What is needed here is a word-for-word copy of all the entries below.

### DATA TO PROCESS
_ _ _

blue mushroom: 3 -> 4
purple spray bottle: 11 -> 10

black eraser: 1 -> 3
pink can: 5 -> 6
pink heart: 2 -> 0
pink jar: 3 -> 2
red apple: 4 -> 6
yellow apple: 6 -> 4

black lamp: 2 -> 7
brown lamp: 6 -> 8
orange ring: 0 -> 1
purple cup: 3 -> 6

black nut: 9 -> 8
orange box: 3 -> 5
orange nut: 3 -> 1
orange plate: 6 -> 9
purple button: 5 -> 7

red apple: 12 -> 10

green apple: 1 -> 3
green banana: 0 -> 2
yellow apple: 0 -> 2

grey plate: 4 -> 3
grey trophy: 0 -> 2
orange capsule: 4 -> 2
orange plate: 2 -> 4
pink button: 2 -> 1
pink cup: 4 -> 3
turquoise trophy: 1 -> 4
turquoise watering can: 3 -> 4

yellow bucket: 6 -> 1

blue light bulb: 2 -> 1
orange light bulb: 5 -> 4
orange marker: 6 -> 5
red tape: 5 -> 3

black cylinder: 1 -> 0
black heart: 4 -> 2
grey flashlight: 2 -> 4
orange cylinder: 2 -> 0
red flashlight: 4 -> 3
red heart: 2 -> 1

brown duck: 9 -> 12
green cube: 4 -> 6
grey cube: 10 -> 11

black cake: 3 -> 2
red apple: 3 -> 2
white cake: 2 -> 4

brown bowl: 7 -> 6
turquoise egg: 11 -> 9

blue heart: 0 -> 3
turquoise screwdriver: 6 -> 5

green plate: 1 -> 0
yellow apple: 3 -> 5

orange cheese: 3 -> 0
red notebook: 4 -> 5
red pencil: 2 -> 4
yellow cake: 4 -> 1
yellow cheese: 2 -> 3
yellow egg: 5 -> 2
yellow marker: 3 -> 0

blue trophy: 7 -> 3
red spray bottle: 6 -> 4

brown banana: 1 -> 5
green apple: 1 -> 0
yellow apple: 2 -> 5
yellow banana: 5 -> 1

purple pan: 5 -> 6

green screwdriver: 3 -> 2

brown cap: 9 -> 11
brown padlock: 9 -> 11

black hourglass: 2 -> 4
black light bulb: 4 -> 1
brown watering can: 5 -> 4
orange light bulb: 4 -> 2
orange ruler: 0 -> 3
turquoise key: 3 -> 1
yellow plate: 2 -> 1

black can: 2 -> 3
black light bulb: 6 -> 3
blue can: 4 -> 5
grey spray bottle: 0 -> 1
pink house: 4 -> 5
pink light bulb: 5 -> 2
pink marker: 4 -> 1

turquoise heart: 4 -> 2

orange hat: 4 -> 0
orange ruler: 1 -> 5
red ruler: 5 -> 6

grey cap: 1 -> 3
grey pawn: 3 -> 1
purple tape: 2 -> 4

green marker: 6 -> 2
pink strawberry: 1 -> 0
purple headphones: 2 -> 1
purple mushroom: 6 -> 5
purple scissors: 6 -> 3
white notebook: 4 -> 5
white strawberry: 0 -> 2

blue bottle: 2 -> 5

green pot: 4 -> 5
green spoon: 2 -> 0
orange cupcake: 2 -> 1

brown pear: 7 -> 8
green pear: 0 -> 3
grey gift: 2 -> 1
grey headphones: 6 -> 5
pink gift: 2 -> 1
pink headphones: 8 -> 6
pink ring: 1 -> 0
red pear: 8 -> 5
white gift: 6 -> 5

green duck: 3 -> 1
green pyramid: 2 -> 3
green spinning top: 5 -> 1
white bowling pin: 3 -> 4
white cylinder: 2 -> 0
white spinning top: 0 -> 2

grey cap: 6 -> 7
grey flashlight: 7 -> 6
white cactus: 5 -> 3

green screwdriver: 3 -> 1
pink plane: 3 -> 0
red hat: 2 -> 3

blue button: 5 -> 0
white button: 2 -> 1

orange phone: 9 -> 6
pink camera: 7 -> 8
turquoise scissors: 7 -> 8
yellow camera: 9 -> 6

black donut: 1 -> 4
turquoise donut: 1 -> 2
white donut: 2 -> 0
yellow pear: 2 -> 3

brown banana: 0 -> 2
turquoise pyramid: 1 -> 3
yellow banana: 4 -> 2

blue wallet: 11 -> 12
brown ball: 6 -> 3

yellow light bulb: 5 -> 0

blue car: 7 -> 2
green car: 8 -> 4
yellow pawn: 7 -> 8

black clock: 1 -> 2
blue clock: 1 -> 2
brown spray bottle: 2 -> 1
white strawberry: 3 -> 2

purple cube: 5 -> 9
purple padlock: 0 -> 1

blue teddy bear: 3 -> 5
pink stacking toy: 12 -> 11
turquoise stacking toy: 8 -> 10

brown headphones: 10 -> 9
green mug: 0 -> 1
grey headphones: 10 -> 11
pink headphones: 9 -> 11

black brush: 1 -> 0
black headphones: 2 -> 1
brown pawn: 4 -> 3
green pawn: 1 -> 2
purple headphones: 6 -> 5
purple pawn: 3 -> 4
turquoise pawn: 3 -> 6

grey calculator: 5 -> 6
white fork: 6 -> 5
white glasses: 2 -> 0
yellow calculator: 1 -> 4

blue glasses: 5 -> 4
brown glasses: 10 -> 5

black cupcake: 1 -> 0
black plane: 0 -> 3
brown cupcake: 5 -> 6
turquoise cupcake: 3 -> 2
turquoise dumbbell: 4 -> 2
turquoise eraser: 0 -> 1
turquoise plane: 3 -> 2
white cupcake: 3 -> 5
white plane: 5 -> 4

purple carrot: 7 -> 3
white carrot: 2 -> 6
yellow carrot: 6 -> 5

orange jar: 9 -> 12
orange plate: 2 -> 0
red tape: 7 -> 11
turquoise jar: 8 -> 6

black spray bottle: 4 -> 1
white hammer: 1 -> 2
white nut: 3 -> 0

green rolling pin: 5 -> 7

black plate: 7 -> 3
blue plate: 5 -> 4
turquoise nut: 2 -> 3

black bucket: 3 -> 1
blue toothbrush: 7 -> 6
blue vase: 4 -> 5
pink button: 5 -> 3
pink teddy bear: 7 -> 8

_ _ _

### RESULT
blue mushroom: 3 -> 4
purple spray bottle: 11 -> 10

black eraser: 1 -> 3
pink can: 5 -> 6
pink heart: 2 -> 0
pink jar: 3 -> 2
red apple: 4 -> 6
yellow apple: 6 -> 4

black lamp: 2 -> 7
brown lamp: 6 -> 8
orange ring: 0 -> 1
purple cup: 3 -> 6

black nut: 9 -> 8
orange box: 3 -> 5
orange nut: 3 -> 1
orange plate: 6 -> 9
purple button: 5 -> 7

red apple: 12 -> 10

green apple: 1 -> 3
green banana: 0 -> 2
yellow apple: 0 -> 2

grey plate: 4 -> 3
grey trophy: 0 -> 2
orange capsule: 4 -> 2
orange plate: 2 -> 4
pink button: 2 -> 1
pink cup: 4 -> 3
turquoise trophy: 1 -> 4
turquoise watering can: 3 -> 4

yellow bucket: 6 -> 1

blue light bulb: 2 -> 1
orange light bulb: 5 -> 4
orange marker: 6 -> 5
red tape: 5 -> 3

black cylinder: 1 -> 0
black heart: 4 -> 2
grey flashlight: 2 -> 4
orange cylinder: 2 -> 0
red flashlight: 4 -> 3
red heart: 2 -> 1

brown duck: 9 -> 12
green cube: 4 -> 6
grey cube: 10 -> 11

black cake: 3 -> 2
red apple: 3 -> 2
white cake: 2 -> 4

brown bowl: 7 -> 6
turquoise egg: 11 -> 9

blue heart: 0 -> 3
turquoise screwdriver: 6 -> 5

green plate: 1 -> 0
yellow apple: 3 -> 5

orange cheese: 3 -> 0
red notebook: 4 -> 5
red pencil: 2 -> 4
yellow cake: 4 -> 1
yellow cheese: 2 -> 3
yellow egg: 5 -> 2
yellow marker: 3 -> 0

blue trophy: 7 -> 3
red spray bottle: 6 -> 4

brown banana: 1 -> 5
green apple: 1 -> 0
yellow apple: 2 -> 5
yellow banana: 5 -> 1

purple pan: 5 -> 6

green screwdriver: 3 -> 2

brown cap: 9 -> 11
brown padlock: 9 -> 11

black hourglass: 2 -> 4
black light bulb: 4 -> 1
brown watering can: 5 -> 4
orange light bulb: 4 -> 2
orange ruler: 0 -> 3
turquoise key: 3 -> 1
yellow plate: 2 -> 1

black can: 2 -> 3
black light bulb: 6 -> 3
blue can: 4 -> 5
grey spray bottle: 0 -> 1
pink house: 4 -> 5
pink light bulb: 5 -> 2
pink marker: 4 -> 1

turquoise heart: 4 -> 2

orange hat: 4 -> 0
orange ruler: 1 -> 5
red ruler: 5 -> 6

grey cap: 1 -> 3
grey pawn: 3 -> 1
purple tape: 2 -> 4

green marker: 6 -> 2
pink strawberry: 1 -> 0
purple headphones: 2 -> 1
purple mushroom: 6 -> 5
purple scissors: 6 -> 3
white notebook: 4 -> 5
white strawberry: 0 -> 2

blue bottle: 2 -> 5

green pot: 4 -> 5
green spoon: 2 -> 0
orange cupcake: 2 -> 1

brown pear: 7 -> 8
green pear: 0 -> 3
grey gift: 2 -> 1
grey headphones: 6 -> 5
pink gift: 2 -> 1
pink headphones: 8 -> 6
pink ring: 1 -> 0
red pear: 8 -> 5
white gift: 6 -> 5

green duck: 3 -> 1
green pyramid: 2 -> 3
green spinning top: 5 -> 1
white bowling pin: 3 -> 4
white cylinder: 2 -> 0
white spinning top: 0 -> 2

grey cap: 6 -> 7
grey flashlight: 7 -> 6
white cactus: 5 -> 3

green screwdriver: 3 -> 1
pink plane: 3 -> 0
red hat: 2 -> 3

blue button: 5 -> 0
white button: 2 -> 1

orange phone: 9 -> 6
pink camera: 7 -> 8
turquoise scissors: 7 -> 8
yellow camera: 9 -> 6

black donut: 1 -> 4
turquoise donut: 1 -> 2
white donut: 2 -> 0
yellow pear: 2 -> 3

brown banana: 0 -> 2
turquoise pyramid: 1 -> 3
yellow banana: 4 -> 2

blue wallet: 11 -> 12
brown ball: 6 -> 3

yellow light bulb: 5 -> 0

blue car: 7 -> 2
green car: 8 -> 4
yellow pawn: 7 -> 8

black clock: 1 -> 2
blue clock: 1 -> 2
brown spray bottle: 2 -> 1
white strawberry: 3 -> 2

purple cube: 5 -> 9
purple padlock: 0 -> 1

blue teddy bear: 3 -> 5
pink stacking toy: 12 -> 11
turquoise stacking toy: 8 -> 10

brown headphones: 10 -> 9
green mug: 0 -> 1
grey headphones: 10 -> 11
pink headphones: 9 -> 11

black brush: 1 -> 0
black headphones: 2 -> 1
brown pawn: 4 -> 3
green pawn: 1 -> 2
purple headphones: 6 -> 5
purple pawn: 3 -> 4
turquoise pawn: 3 -> 6

grey calculator: 5 -> 6
white fork: 6 -> 5
white glasses: 2 -> 0
yellow calculator: 1 -> 4

blue glasses: 5 -> 4
brown glasses: 10 -> 5

black cupcake: 1 -> 0
black plane: 0 -> 3
brown cupcake: 5 -> 6
turquoise cupcake: 3 -> 2
turquoise dumbbell: 4 -> 2
turquoise eraser: 0 -> 1
turquoise plane: 3 -> 2
white cupcake: 3 -> 5
white plane: 5 -> 4

purple carrot: 7 -> 3
white carrot: 2 -> 6
yellow carrot: 6 -> 5

orange jar: 9 -> 12
orange plate: 2 -> 0
red tape: 7 -> 11
turquoise jar: 8 -> 6

black spray bottle: 4 -> 1
white hammer: 1 -> 2
white nut: 3 -> 0

green rolling pin: 5 -> 7

black plate: 7 -> 3
blue plate: 5 -> 4
turquoise nut: 2 -> 3

black bucket: 3 -> 1
blue toothbrush: 7 -> 6
blue vase: 4 -> 5
pink button: 5 -> 3
pink teddy bear: 7 -> 8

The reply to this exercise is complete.